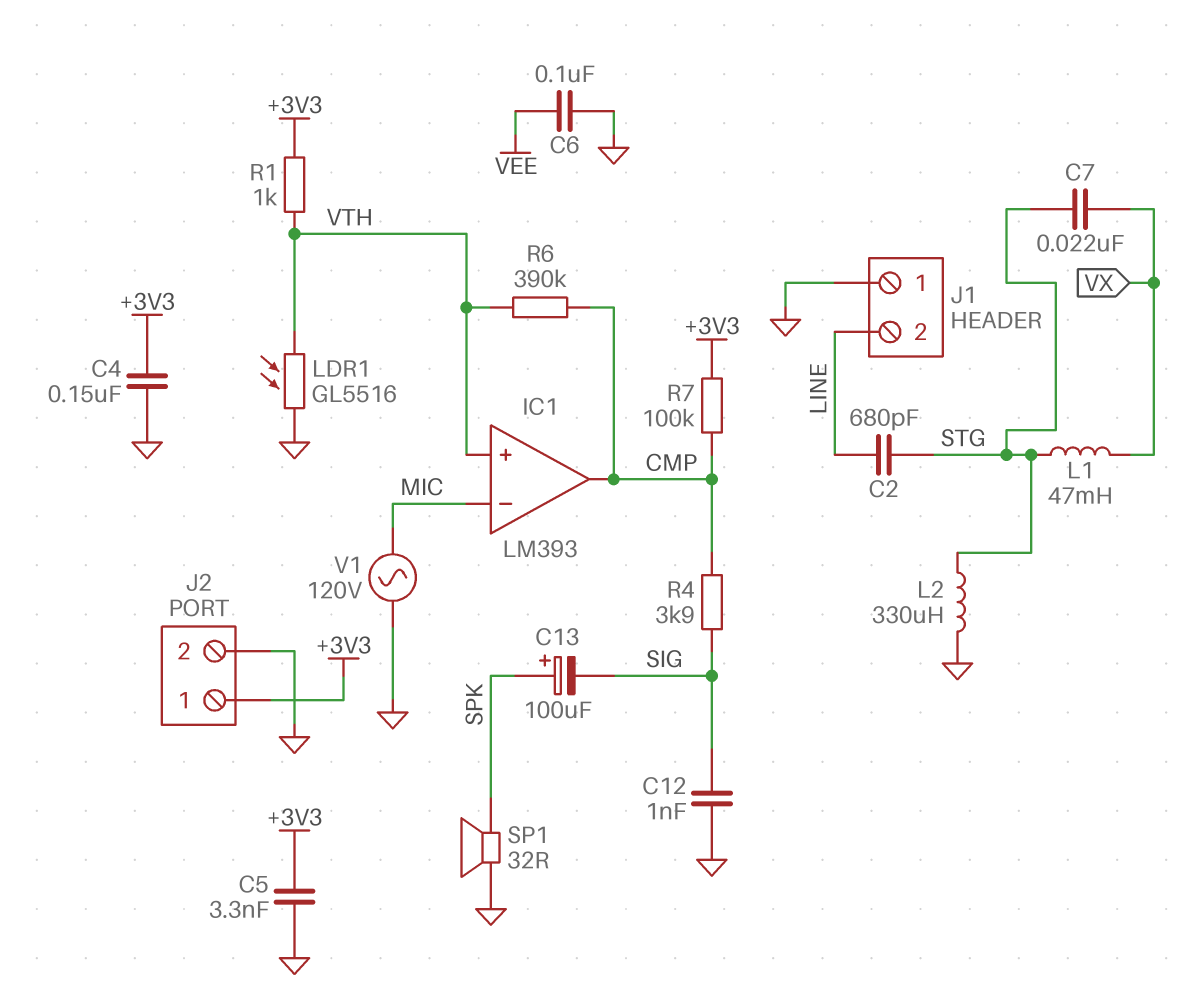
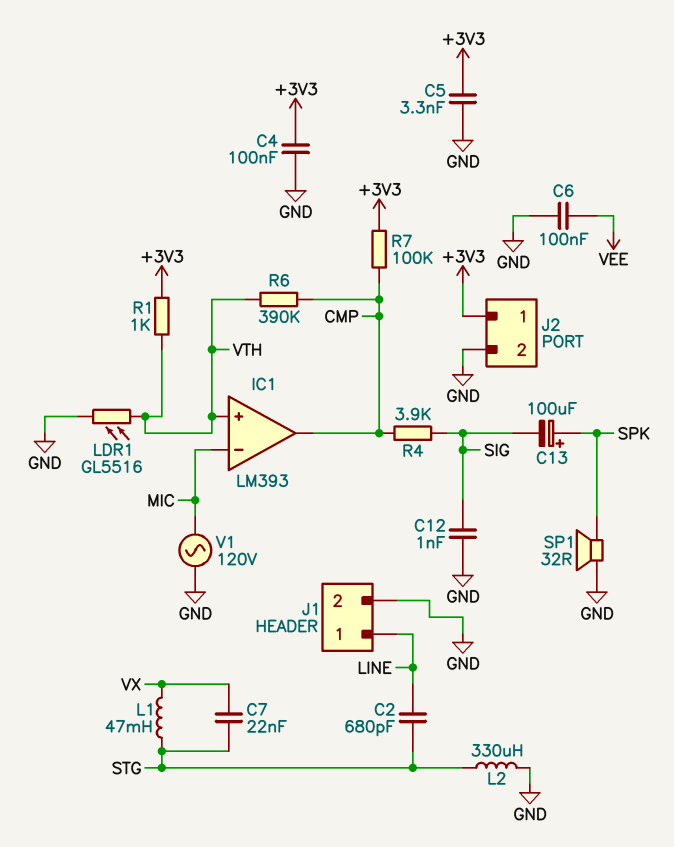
C4: 150nF (+3V3, GND) -> 100nF (+3V3, GND)
J1 pin 1: GND -> LINE
J1 pin 2: LINE -> GND

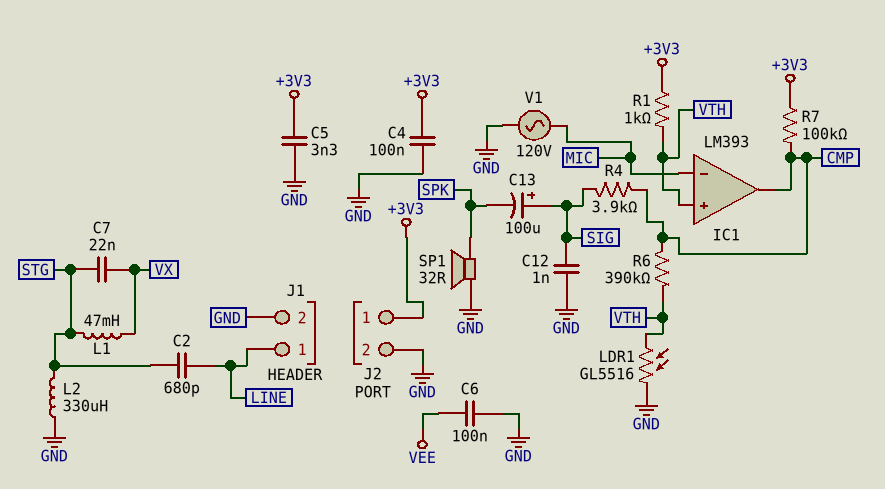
C13: 100uF (plus SPK, minus SIG) -> 100uF (plus SIG, minus SPK)

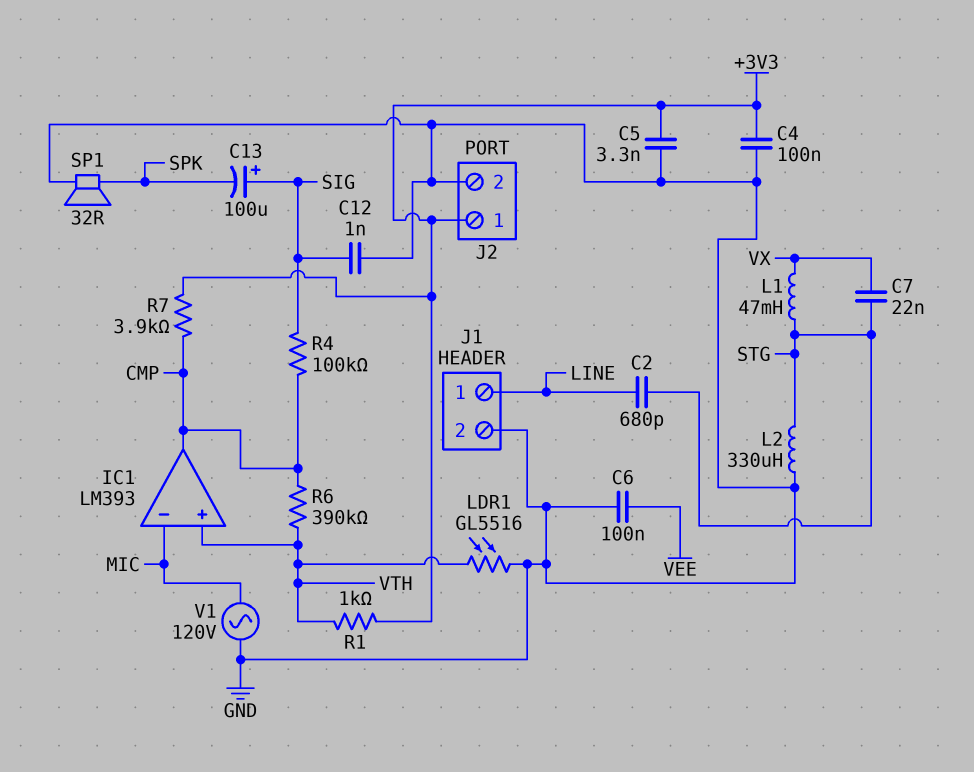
R4: 3.9k (CMP, SIG) -> 100k (CMP, SIG)
R7: 100k (+3V3, CMP) -> 3.9k (+3V3, CMP)

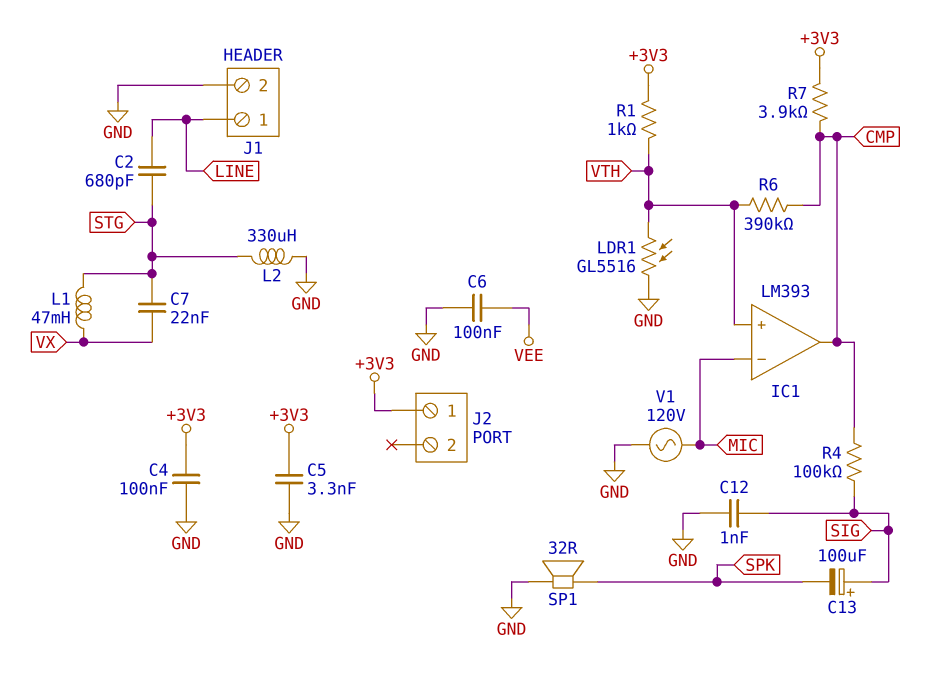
J2 pin 2: GND -> none

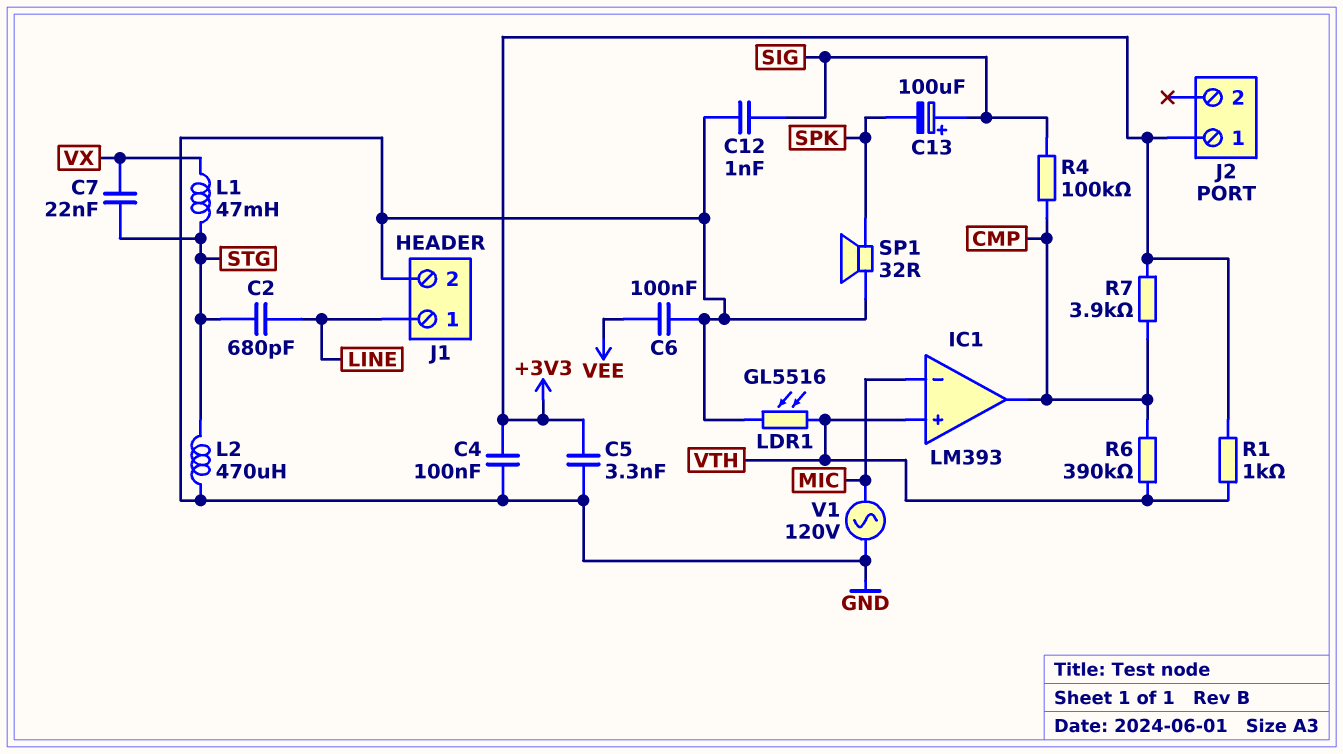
L2: 330uH (GND, STG) -> 470uH (GND, STG)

• **PROBLEM TO WORK ON**: Starting at the line that contains "R4: 3.9k (CMP, SIG) -> 100k (CMP, SIG)" and ending at the final line of the data, reproduce each line exactly. Pictures stay out of the copy.

• **ANSWER AREA**:
R4: 3.9k (CMP, SIG) -> 100k (CMP, SIG)
R7: 100k (+3V3, CMP) -> 3.9k (+3V3, CMP)

J2 pin 2: GND -> none

L2: 330uH (GND, STG) -> 470uH (GND, STG)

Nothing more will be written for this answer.